(Coordinate-based object records)

===

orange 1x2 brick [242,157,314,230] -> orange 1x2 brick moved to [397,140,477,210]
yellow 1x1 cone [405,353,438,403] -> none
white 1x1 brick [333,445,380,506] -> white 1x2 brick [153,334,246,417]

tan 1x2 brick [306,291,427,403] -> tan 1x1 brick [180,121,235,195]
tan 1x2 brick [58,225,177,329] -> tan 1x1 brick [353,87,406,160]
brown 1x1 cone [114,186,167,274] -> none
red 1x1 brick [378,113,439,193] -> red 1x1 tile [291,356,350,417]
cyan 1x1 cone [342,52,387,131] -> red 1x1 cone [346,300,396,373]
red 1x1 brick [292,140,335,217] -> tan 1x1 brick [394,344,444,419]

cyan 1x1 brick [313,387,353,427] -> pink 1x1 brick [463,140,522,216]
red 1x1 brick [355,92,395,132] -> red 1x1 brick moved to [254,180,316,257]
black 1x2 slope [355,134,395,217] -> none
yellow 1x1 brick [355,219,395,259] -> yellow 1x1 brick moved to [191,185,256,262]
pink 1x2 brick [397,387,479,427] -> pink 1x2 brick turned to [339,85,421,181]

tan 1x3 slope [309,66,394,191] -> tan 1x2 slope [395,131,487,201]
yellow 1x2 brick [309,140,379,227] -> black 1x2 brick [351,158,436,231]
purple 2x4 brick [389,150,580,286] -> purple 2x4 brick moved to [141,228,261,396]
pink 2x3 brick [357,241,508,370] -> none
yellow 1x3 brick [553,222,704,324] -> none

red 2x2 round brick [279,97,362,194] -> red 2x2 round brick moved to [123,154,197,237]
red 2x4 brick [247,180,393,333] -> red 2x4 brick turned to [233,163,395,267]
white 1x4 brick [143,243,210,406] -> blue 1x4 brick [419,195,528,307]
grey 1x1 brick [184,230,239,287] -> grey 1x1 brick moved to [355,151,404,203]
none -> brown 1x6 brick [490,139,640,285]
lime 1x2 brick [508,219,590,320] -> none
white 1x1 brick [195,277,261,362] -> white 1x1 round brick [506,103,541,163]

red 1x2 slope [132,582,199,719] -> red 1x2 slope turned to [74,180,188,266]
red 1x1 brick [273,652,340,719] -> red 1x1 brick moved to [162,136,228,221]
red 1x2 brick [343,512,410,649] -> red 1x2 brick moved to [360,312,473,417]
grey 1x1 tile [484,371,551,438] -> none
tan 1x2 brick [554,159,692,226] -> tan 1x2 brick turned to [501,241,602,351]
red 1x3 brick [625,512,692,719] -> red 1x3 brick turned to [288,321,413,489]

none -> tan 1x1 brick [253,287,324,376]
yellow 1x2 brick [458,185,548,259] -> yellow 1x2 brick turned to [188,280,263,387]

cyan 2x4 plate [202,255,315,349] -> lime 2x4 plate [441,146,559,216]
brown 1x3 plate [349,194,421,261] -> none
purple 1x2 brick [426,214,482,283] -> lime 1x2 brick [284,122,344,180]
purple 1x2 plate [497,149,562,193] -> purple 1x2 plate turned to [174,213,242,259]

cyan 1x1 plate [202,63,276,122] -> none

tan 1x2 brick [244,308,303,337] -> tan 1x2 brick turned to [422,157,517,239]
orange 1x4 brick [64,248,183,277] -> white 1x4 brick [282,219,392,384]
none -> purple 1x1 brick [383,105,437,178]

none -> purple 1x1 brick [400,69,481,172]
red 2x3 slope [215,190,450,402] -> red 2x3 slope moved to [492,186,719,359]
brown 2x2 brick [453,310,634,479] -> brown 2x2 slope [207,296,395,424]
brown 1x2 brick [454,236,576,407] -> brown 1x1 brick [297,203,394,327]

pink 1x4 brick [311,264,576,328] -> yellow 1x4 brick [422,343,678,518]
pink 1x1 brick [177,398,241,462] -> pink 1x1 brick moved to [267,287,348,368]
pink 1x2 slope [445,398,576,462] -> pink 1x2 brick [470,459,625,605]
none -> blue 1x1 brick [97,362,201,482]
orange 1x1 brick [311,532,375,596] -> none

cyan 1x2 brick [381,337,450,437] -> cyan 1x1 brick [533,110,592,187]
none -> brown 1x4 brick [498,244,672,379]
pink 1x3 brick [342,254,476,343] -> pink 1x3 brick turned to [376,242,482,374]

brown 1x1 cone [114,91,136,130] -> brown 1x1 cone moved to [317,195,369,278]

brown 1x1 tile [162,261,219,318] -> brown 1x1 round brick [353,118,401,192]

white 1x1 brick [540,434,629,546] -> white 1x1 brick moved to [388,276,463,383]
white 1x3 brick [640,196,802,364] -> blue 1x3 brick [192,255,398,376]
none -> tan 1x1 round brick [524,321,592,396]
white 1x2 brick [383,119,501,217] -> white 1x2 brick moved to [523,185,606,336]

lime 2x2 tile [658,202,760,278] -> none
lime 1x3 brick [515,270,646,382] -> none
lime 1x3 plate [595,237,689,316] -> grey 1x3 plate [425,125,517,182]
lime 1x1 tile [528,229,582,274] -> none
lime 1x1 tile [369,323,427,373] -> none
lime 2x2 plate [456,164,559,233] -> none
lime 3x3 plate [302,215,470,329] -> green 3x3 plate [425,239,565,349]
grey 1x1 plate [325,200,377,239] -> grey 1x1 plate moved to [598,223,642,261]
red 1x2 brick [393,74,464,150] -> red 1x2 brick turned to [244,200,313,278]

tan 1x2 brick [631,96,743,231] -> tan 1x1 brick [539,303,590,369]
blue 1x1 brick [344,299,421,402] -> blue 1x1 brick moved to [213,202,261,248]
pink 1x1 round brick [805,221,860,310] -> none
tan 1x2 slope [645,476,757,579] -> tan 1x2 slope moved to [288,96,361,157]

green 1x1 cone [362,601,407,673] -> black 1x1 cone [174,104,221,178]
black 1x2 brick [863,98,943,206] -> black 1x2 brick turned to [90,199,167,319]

===

What is expected -
Copy, please, exactly the lines that start at the first line of the data and end at the line containing "brown 1x1 cone [114,186,167,274] -> none", both kept and no others.

Completed exercise -
orange 1x2 brick [242,157,314,230] -> orange 1x2 brick moved to [397,140,477,210]
yellow 1x1 cone [405,353,438,403] -> none
white 1x1 brick [333,445,380,506] -> white 1x2 brick [153,334,246,417]

tan 1x2 brick [306,291,427,403] -> tan 1x1 brick [180,121,235,195]
tan 1x2 brick [58,225,177,329] -> tan 1x1 brick [353,87,406,160]
brown 1x1 cone [114,186,167,274] -> none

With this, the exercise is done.